== Your task ==
What you return should match the listing exactly, minus its images.

== Data shown ==
******************************
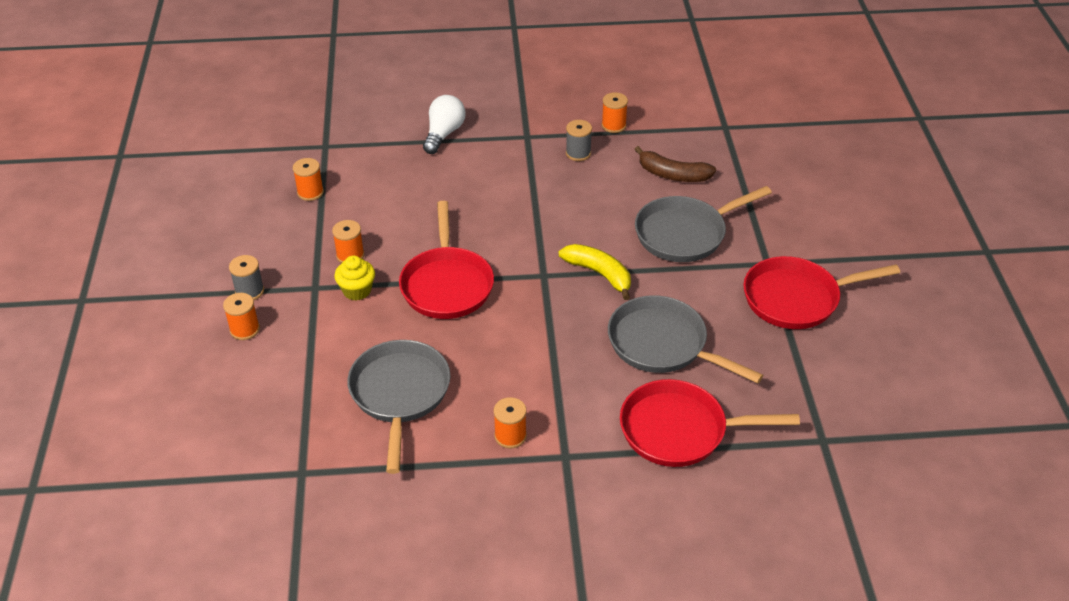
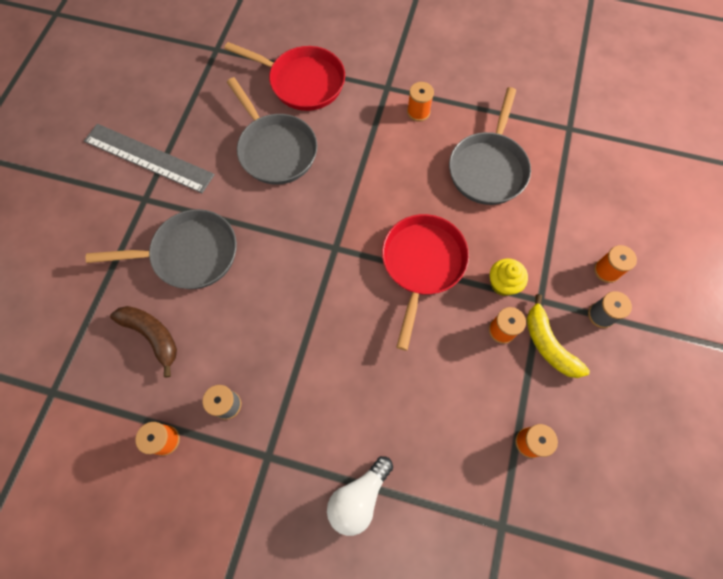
camera: 160 degrees left, 25 degrees up
(599, 274) = (287, 233): yellow banana -> yellow banana (548, 344)
(796, 298) = (148, 158): red pan -> grey ruler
******************************
== Answer space ==
camera: 160 degrees left, 25 degrees up
(599, 274) = (287, 233): yellow banana -> yellow banana (548, 344)
(796, 298) = (148, 158): red pan -> grey ruler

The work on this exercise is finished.